▶ _Brief_:
Straight copy, no pictures: transcribe each entry as it stands.

═══

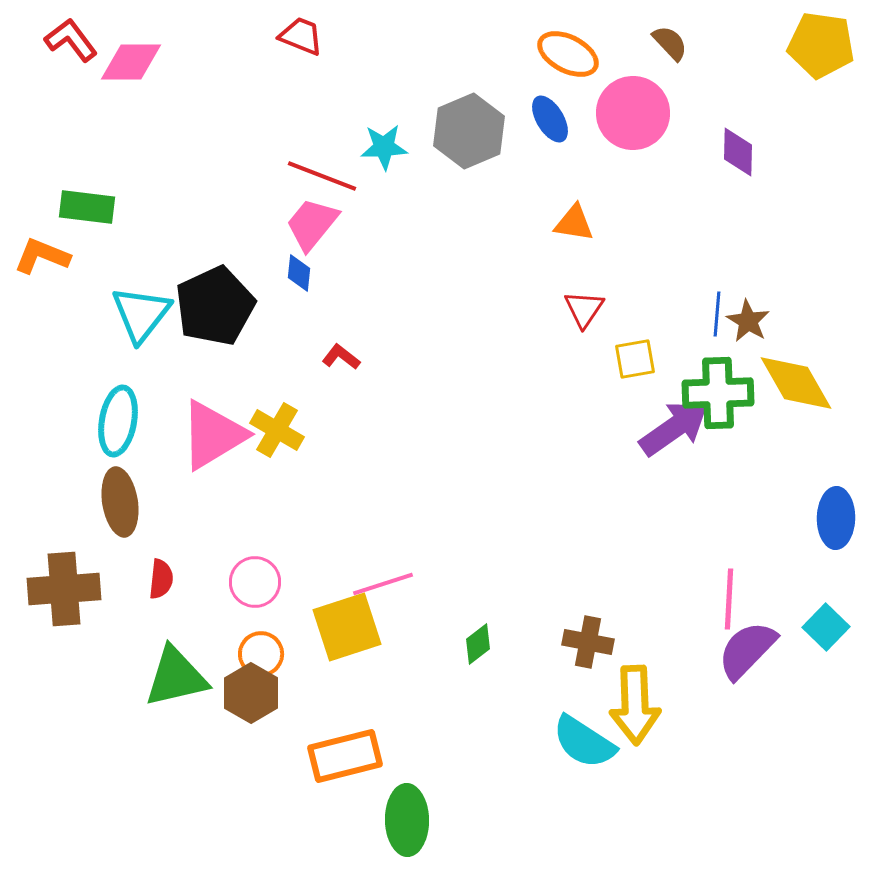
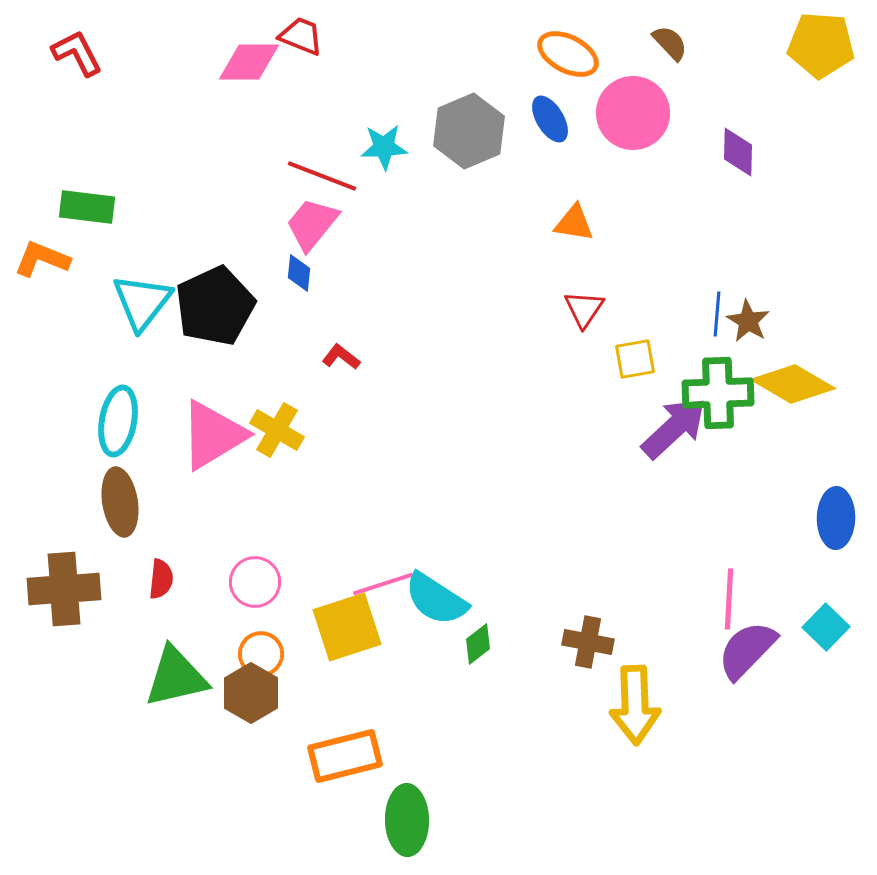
red L-shape at (71, 40): moved 6 px right, 13 px down; rotated 10 degrees clockwise
yellow pentagon at (821, 45): rotated 4 degrees counterclockwise
pink diamond at (131, 62): moved 118 px right
orange L-shape at (42, 256): moved 3 px down
cyan triangle at (141, 314): moved 1 px right, 12 px up
yellow diamond at (796, 383): moved 3 px left, 1 px down; rotated 30 degrees counterclockwise
purple arrow at (674, 428): rotated 8 degrees counterclockwise
cyan semicircle at (584, 742): moved 148 px left, 143 px up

═══

▶ _Task response_:
red L-shape at (71, 40): moved 6 px right, 13 px down; rotated 10 degrees clockwise
yellow pentagon at (821, 45): rotated 4 degrees counterclockwise
pink diamond at (131, 62): moved 118 px right
orange L-shape at (42, 256): moved 3 px down
cyan triangle at (141, 314): moved 1 px right, 12 px up
yellow diamond at (796, 383): moved 3 px left, 1 px down; rotated 30 degrees counterclockwise
purple arrow at (674, 428): rotated 8 degrees counterclockwise
cyan semicircle at (584, 742): moved 148 px left, 143 px up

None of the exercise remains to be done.